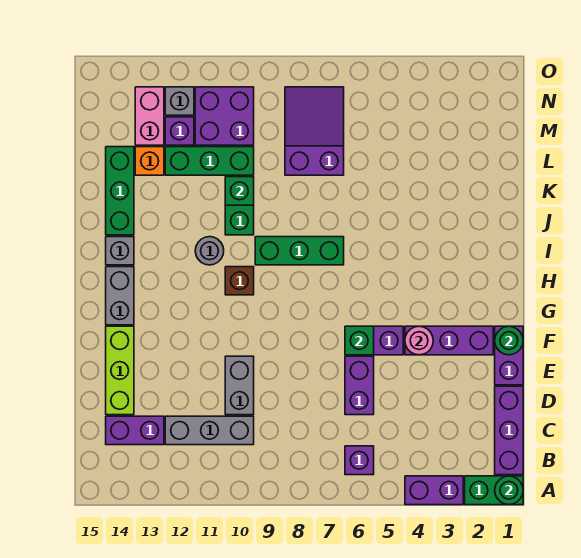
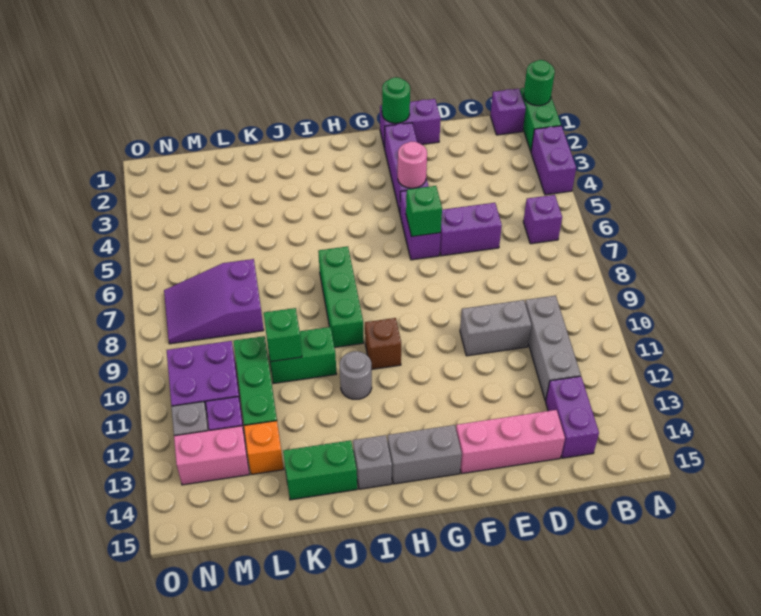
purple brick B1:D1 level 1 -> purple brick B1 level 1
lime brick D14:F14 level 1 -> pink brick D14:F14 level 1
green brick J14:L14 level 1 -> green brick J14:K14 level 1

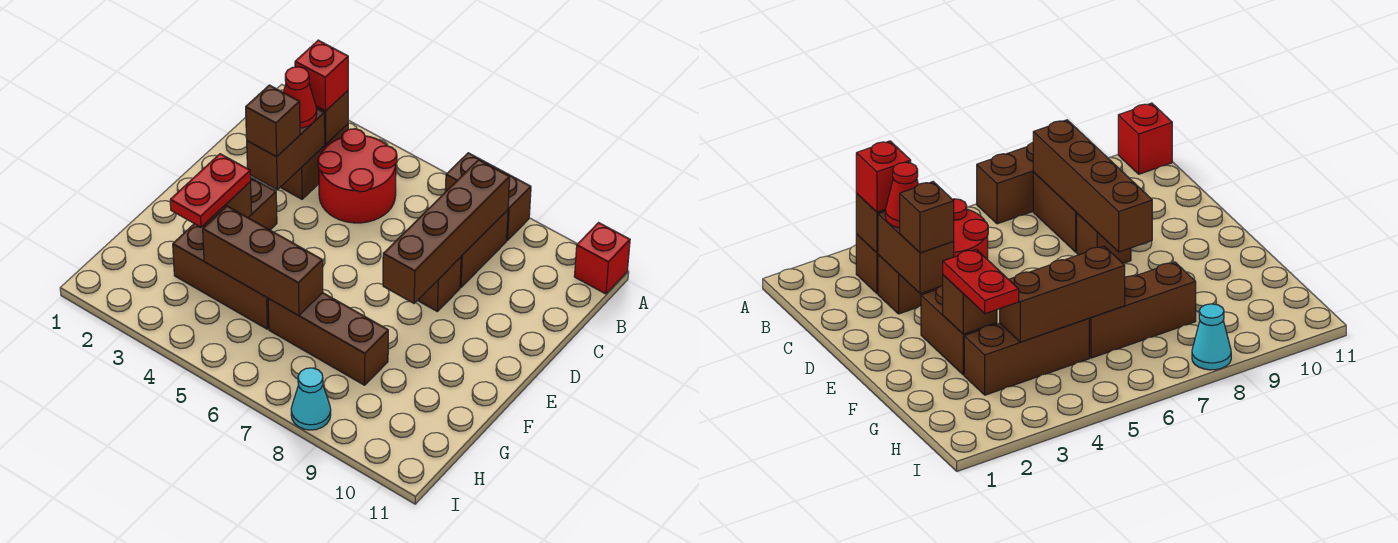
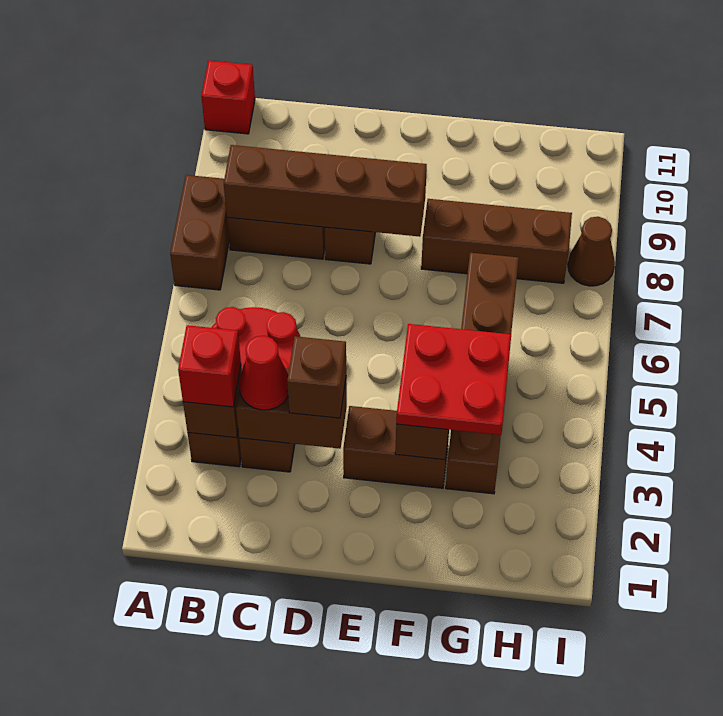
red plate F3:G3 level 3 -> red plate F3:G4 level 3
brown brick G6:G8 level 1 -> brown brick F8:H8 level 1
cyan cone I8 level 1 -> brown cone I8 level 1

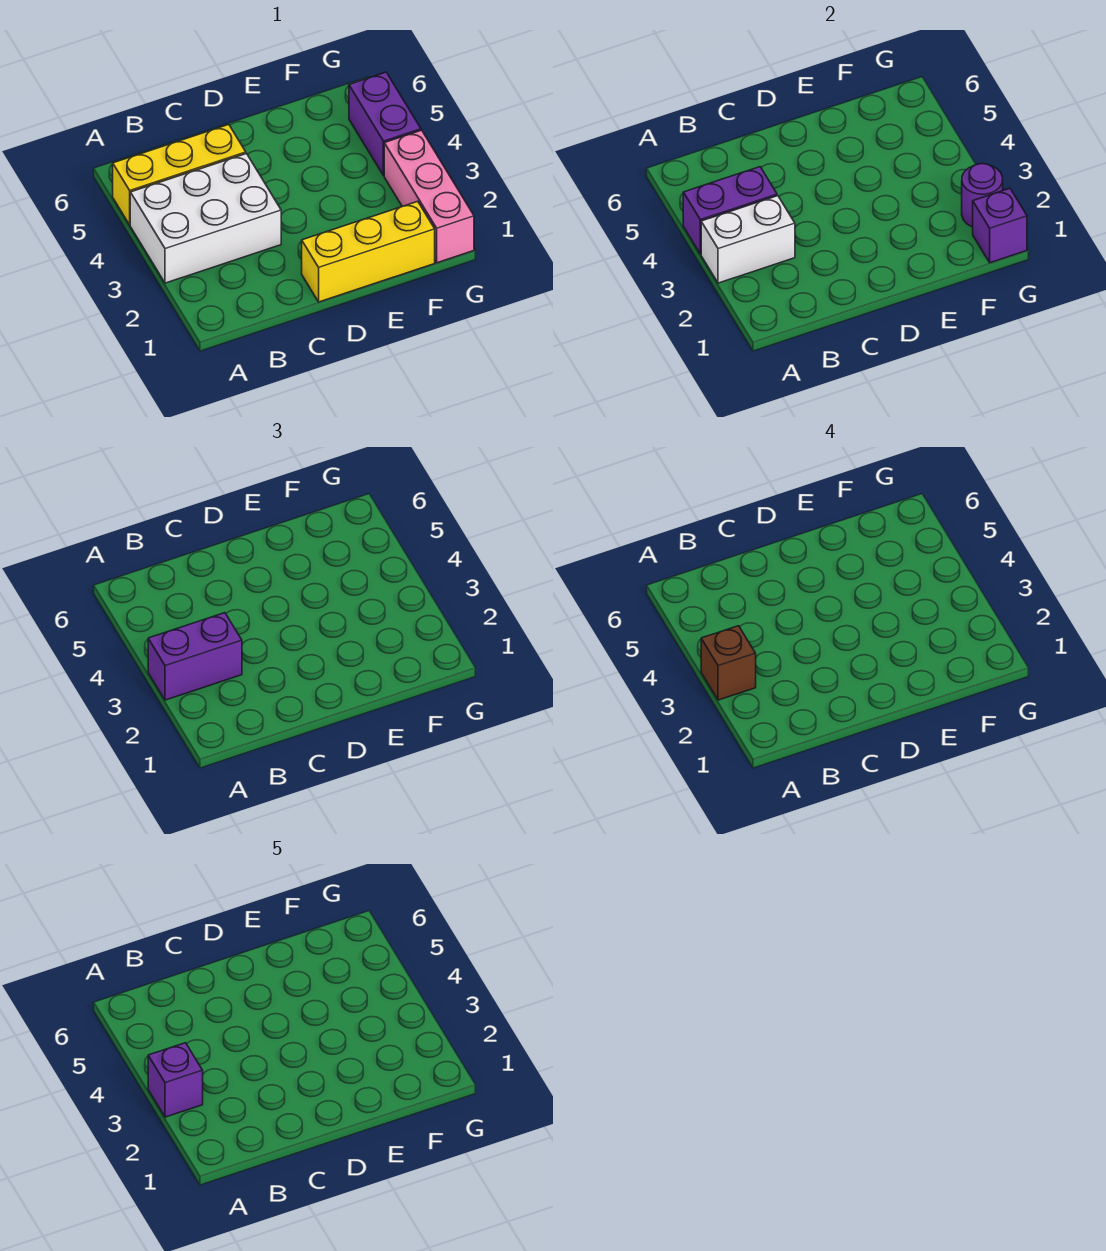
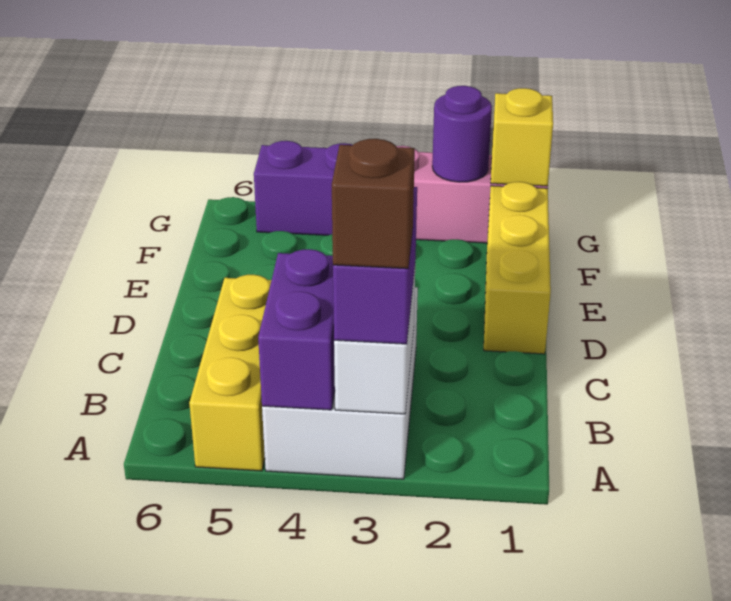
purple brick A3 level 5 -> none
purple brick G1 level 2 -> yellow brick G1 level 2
──────
About this exercise: Your reply should be one number: how many lines in the entries above contain the word "brown".

Completed exercise: 2